MATERIAL FOR THIS TASK.

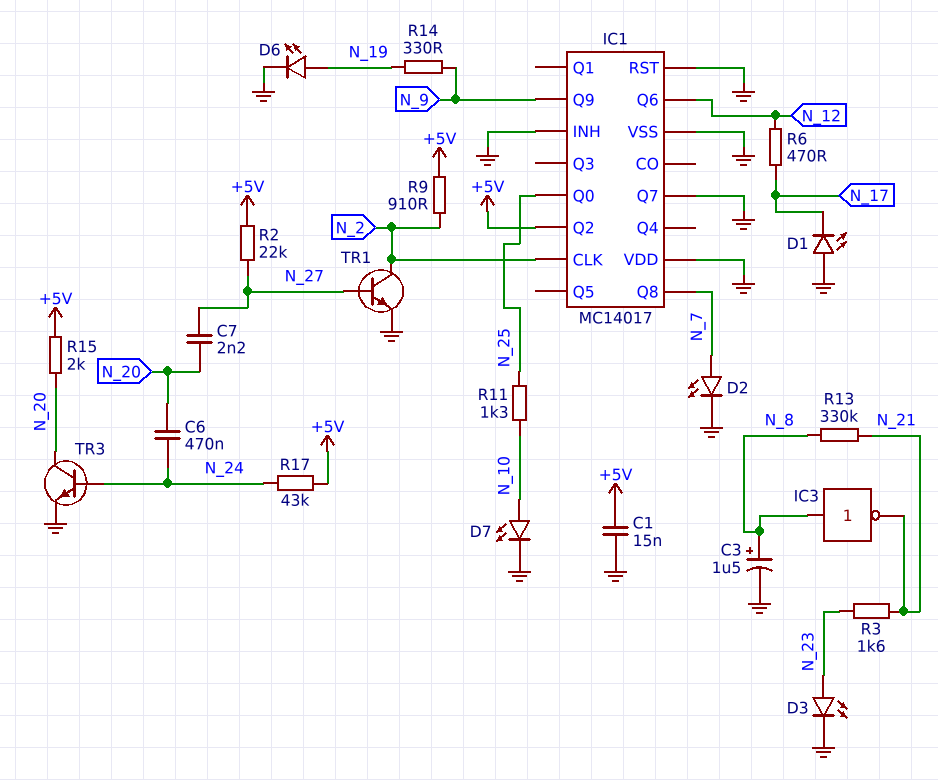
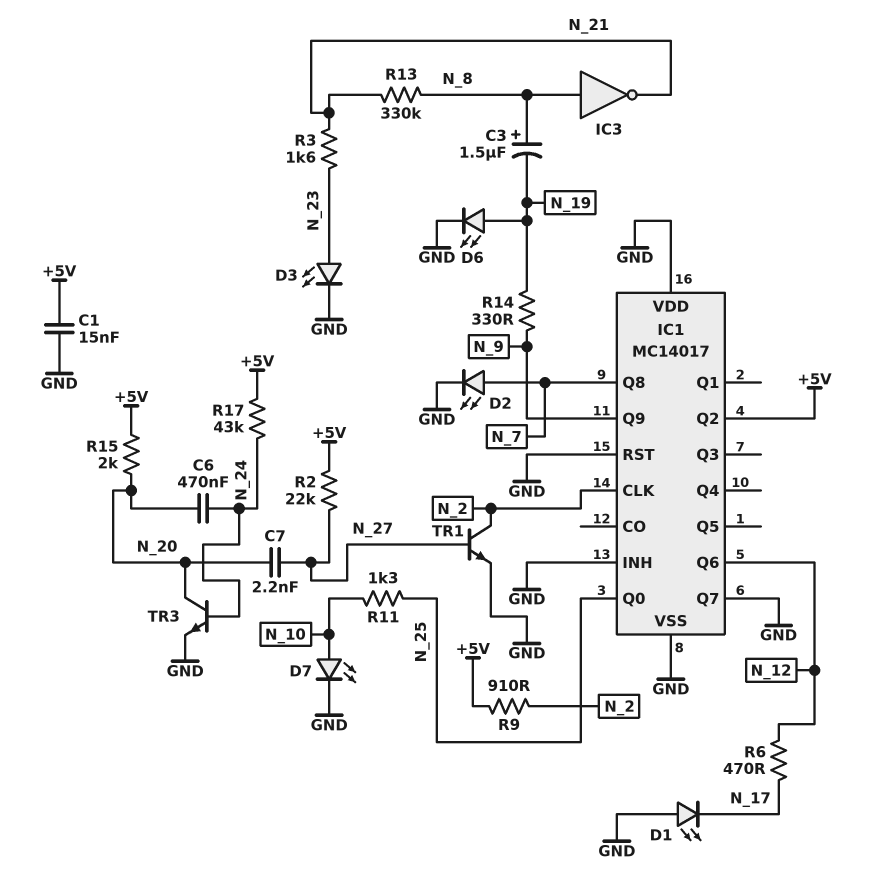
C3: 1.5uF (plus N_8, minus GND) -> 1.5uF (plus N_8, minus N_19)

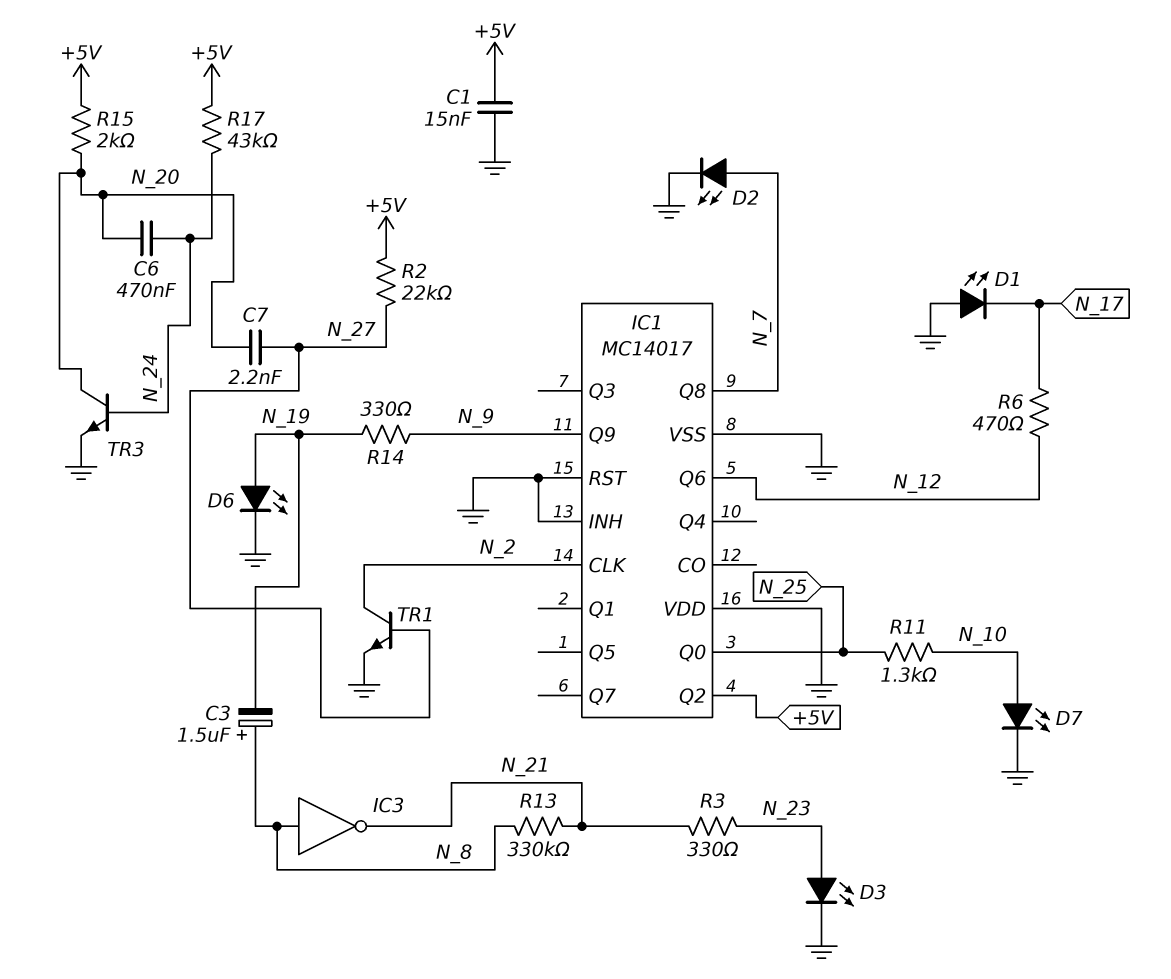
IC1 pin Q7: GND -> none
R3: 1.6k (N_21, N_23) -> 330 (N_21, N_23)
R9: 910 (+5V, N_2) -> none

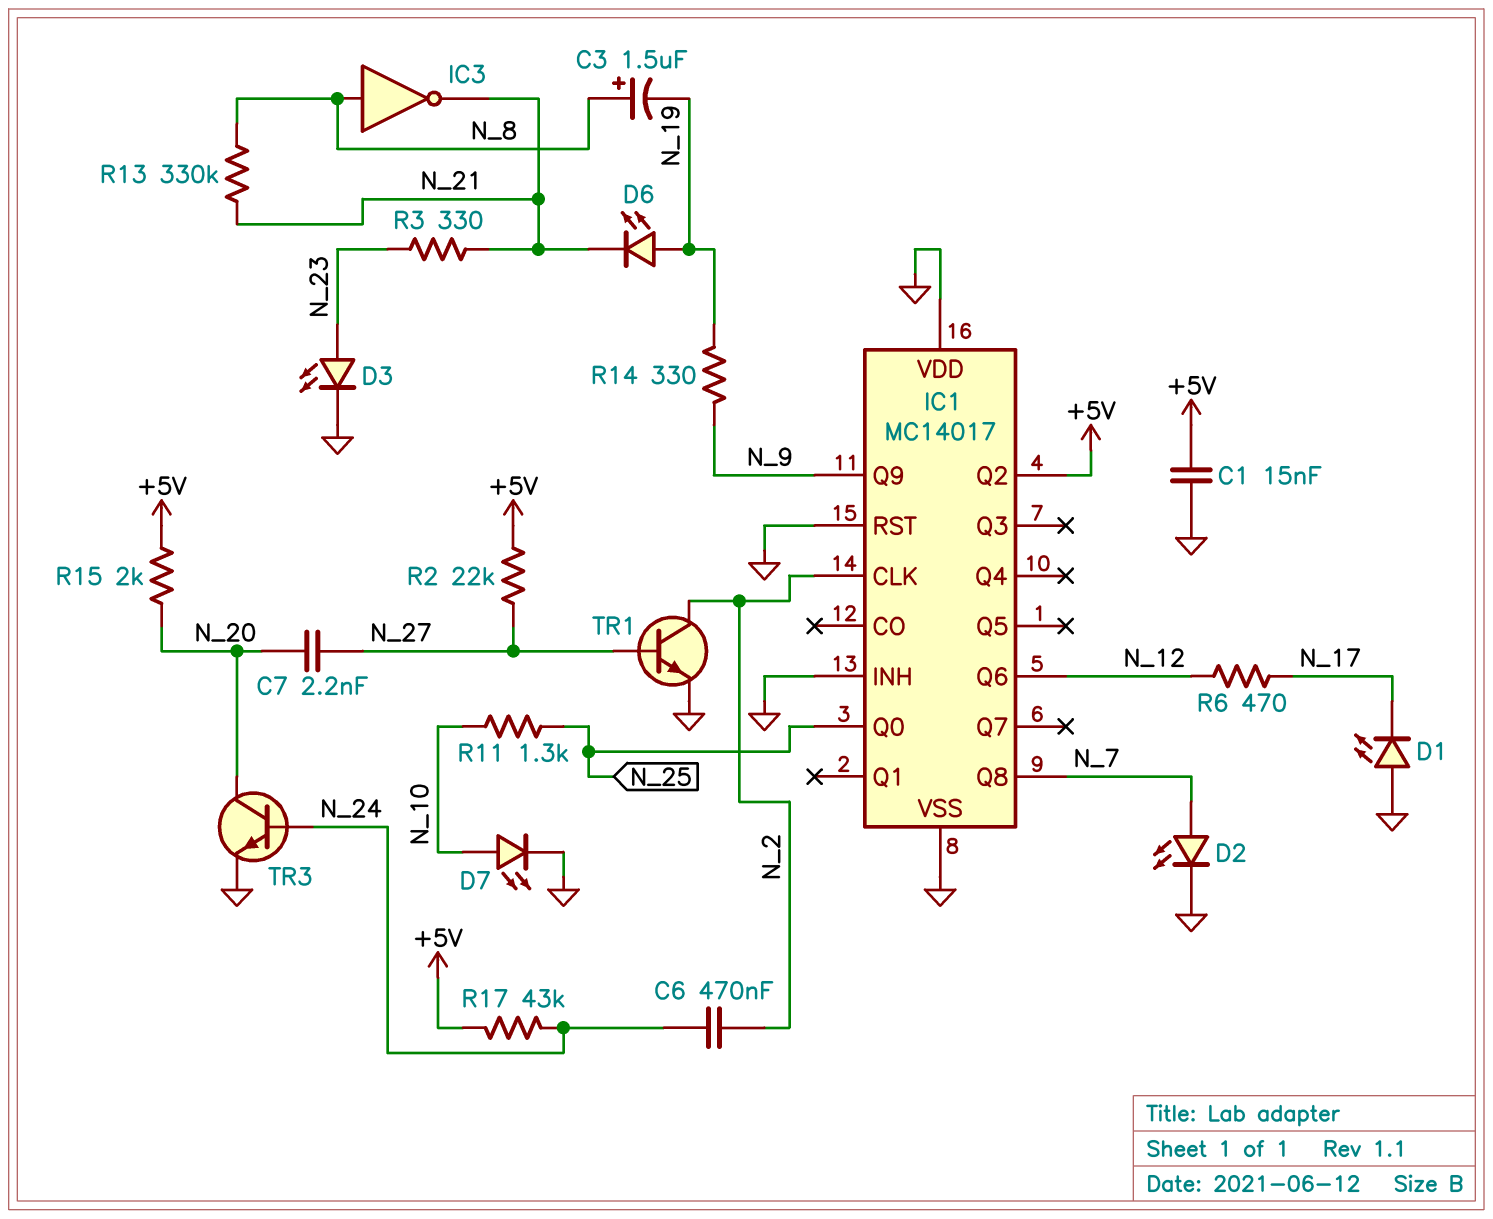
C6: 470nF (N_20, N_24) -> 470nF (N_2, N_24)
D6: LED (A N_19, K GND) -> LED (A N_19, K N_21)

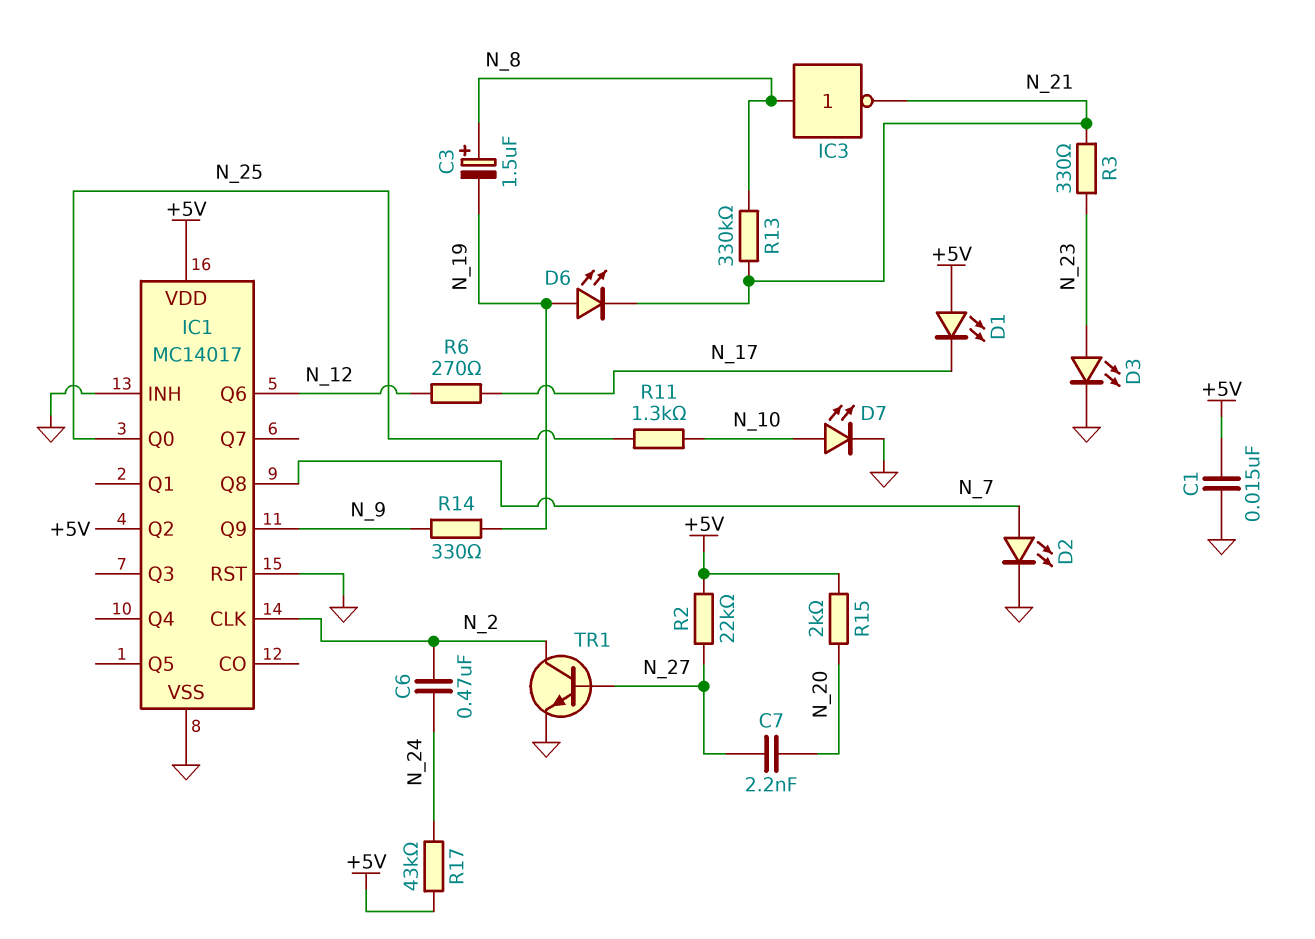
D1: LED (A GND, K N_17) -> LED (A +5V, K N_17)
IC1 pin VDD: GND -> +5V
R6: 470 (N_12, N_17) -> 270 (N_12, N_17)
TR3: NPN (B N_24, C N_20, E GND) -> none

WORK INSTRUCTIONS.
Output an exact copy of the lines from the one with "R9: 910 (+5V, N_2) -> none" through the closing line of the records, inclusive, without any images.

SOLUTION FOR THIS PROBLEM.
R9: 910 (+5V, N_2) -> none

C6: 470nF (N_20, N_24) -> 470nF (N_2, N_24)
D6: LED (A N_19, K GND) -> LED (A N_19, K N_21)

D1: LED (A GND, K N_17) -> LED (A +5V, K N_17)
IC1 pin VDD: GND -> +5V
R6: 470 (N_12, N_17) -> 270 (N_12, N_17)
TR3: NPN (B N_24, C N_20, E GND) -> none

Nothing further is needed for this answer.